▸ **Working data**
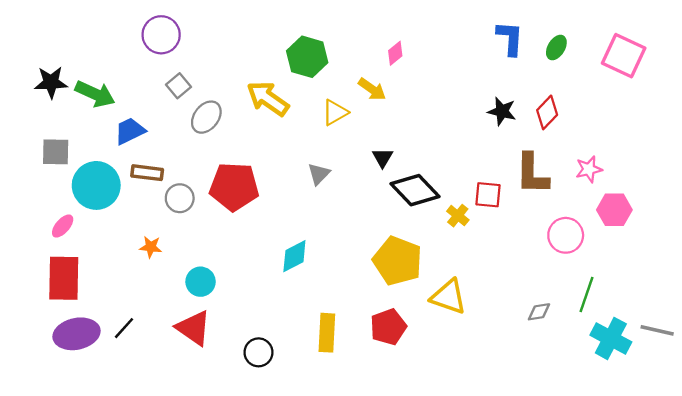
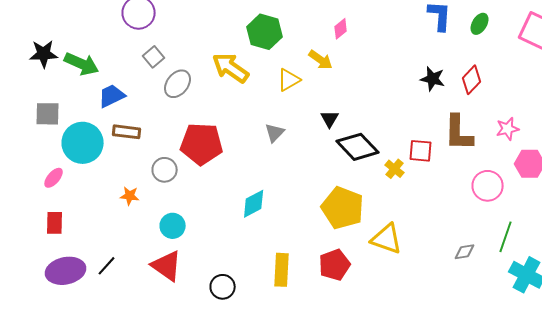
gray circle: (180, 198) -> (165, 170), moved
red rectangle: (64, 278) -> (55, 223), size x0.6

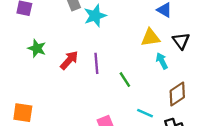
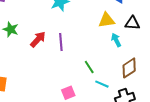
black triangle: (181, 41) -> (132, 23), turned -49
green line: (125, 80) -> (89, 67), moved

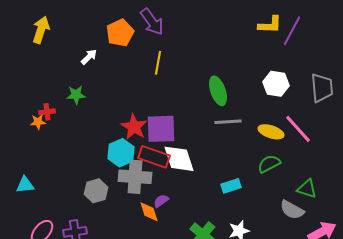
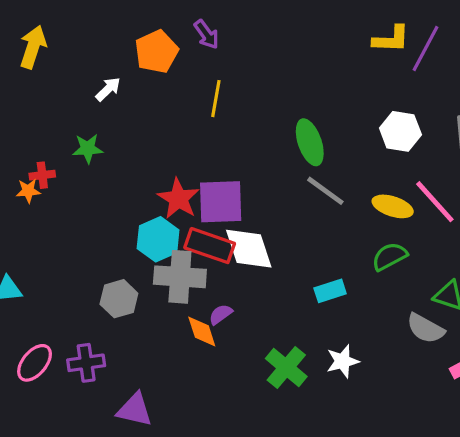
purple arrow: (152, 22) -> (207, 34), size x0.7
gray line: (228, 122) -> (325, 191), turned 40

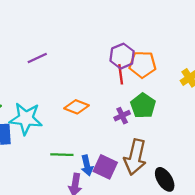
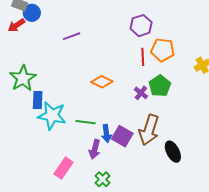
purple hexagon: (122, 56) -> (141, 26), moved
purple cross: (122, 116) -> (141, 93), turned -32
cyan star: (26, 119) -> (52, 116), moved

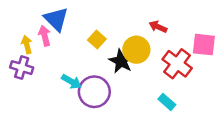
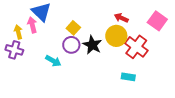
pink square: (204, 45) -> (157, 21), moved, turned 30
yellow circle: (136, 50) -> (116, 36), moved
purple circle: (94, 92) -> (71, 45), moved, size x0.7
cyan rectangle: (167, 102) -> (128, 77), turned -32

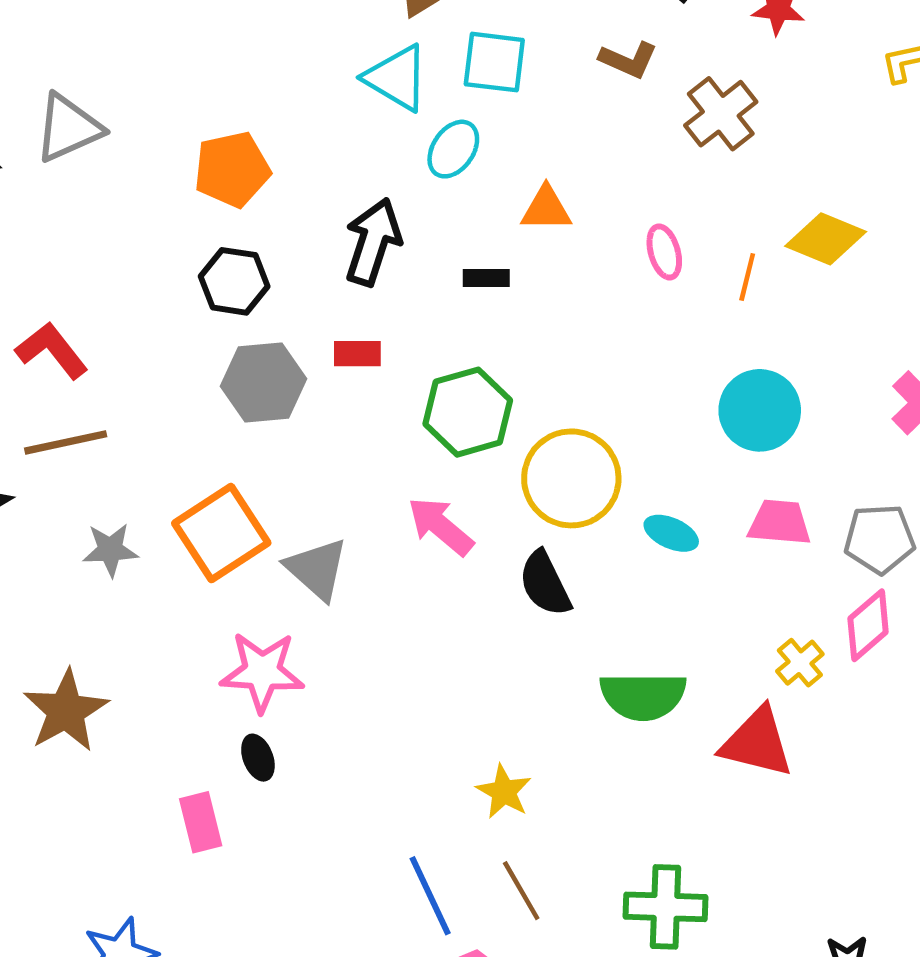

--

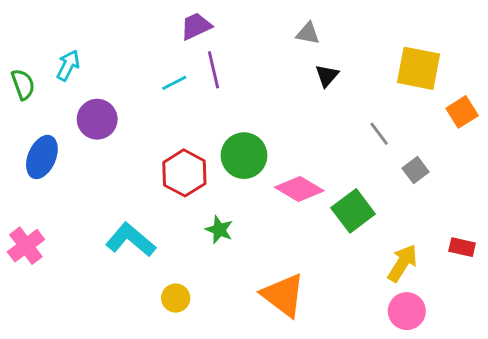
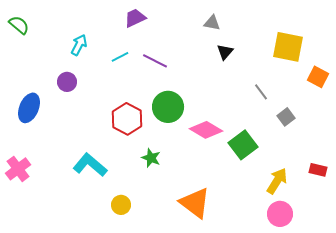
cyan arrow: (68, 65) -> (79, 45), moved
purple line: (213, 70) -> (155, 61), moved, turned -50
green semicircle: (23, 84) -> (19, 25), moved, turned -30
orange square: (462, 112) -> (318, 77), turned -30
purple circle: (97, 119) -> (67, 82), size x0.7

▸ **What the exercise asks**
In the lines above, find each one with "cyan" and list it.

▸ **Completed task**
cyan star: (26, 119) -> (52, 116), moved
cyan rectangle: (167, 102) -> (128, 77), turned -32
cyan arrow: (68, 65) -> (79, 45), moved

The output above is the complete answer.